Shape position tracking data
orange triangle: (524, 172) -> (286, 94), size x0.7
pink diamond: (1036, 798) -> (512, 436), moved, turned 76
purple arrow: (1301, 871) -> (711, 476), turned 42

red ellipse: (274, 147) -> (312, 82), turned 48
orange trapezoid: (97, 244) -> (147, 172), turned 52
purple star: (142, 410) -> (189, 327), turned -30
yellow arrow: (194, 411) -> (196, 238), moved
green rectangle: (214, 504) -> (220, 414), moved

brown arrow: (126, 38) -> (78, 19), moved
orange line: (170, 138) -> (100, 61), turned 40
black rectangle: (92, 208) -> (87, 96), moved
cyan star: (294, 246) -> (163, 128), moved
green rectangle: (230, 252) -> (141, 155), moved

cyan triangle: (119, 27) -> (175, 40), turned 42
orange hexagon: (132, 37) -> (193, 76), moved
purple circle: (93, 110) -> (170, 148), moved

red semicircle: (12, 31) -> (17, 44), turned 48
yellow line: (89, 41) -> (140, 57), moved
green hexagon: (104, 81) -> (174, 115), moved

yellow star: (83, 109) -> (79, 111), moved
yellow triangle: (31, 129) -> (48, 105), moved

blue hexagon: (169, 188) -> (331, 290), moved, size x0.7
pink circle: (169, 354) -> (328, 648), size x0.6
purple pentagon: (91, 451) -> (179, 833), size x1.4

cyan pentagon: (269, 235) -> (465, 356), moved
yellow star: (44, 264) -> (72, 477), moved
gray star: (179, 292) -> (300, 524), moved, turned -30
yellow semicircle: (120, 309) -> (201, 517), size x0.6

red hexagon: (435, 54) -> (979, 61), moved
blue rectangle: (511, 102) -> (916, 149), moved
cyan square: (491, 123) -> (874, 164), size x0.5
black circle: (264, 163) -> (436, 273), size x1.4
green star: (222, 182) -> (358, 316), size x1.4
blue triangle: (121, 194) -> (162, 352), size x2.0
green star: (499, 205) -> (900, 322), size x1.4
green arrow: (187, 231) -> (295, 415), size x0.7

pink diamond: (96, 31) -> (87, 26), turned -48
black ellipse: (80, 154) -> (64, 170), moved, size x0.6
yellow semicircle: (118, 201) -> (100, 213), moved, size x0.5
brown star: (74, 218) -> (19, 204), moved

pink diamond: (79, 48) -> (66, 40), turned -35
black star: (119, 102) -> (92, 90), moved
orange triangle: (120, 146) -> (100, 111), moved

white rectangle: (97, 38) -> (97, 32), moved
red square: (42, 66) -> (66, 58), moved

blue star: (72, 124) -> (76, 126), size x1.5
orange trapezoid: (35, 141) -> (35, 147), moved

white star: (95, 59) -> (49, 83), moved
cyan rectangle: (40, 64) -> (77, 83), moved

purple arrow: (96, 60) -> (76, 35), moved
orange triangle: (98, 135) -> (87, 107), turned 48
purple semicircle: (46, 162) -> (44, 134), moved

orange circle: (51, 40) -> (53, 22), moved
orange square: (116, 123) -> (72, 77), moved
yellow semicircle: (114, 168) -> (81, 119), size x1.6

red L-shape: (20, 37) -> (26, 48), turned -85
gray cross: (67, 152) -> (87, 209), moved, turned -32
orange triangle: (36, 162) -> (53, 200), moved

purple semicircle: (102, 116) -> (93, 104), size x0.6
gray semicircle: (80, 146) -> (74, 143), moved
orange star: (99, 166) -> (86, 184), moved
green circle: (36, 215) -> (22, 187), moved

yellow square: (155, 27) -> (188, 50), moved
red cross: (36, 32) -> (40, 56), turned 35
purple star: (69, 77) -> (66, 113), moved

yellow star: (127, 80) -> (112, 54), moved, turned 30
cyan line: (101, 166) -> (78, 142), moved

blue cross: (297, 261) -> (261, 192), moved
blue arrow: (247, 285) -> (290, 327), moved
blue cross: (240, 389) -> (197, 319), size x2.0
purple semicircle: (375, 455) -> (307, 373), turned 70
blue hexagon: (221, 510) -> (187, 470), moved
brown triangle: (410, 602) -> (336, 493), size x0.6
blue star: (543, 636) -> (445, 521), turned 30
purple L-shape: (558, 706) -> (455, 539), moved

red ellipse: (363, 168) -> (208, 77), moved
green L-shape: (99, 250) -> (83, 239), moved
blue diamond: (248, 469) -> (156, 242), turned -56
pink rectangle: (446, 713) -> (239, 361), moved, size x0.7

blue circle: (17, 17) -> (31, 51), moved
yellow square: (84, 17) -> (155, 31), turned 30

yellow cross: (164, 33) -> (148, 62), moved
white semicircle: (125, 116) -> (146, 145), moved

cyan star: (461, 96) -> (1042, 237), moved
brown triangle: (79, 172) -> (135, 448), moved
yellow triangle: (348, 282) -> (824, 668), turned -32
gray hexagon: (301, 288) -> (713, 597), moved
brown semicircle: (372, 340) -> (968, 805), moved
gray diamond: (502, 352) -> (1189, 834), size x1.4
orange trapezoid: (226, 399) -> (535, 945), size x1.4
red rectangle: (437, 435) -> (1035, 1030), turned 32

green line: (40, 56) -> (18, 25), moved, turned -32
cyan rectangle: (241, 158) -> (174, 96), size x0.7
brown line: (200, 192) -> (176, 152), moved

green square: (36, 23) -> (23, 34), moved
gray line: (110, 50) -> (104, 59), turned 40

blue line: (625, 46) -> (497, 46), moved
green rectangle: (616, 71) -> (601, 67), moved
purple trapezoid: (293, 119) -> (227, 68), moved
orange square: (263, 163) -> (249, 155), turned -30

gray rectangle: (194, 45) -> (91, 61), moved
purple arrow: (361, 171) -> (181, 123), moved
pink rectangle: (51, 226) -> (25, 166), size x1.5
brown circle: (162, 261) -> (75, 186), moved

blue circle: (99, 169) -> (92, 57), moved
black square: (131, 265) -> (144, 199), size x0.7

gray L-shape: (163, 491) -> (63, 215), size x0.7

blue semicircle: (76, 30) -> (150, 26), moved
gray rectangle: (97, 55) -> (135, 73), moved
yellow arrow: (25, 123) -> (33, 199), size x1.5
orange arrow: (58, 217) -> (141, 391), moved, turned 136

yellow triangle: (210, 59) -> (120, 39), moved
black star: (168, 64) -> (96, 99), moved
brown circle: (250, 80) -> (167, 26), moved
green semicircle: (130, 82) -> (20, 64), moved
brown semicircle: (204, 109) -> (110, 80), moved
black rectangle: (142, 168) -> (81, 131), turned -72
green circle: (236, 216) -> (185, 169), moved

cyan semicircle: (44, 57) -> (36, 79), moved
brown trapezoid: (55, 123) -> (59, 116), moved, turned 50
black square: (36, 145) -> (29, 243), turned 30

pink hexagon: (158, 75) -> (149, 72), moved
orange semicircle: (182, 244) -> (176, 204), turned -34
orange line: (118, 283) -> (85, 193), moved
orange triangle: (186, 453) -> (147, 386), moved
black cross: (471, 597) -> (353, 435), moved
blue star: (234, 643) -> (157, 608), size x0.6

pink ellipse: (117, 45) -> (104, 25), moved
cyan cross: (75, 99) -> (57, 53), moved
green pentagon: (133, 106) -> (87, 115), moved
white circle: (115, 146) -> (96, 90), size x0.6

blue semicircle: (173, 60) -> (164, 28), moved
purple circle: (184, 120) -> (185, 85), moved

**Your instructions:** Your task is to collect every line above that contains the word "pentagon".

**Solution for this exercise:**
purple pentagon: (91, 451) -> (179, 833), size x1.4
cyan pentagon: (269, 235) -> (465, 356), moved
green pentagon: (133, 106) -> (87, 115), moved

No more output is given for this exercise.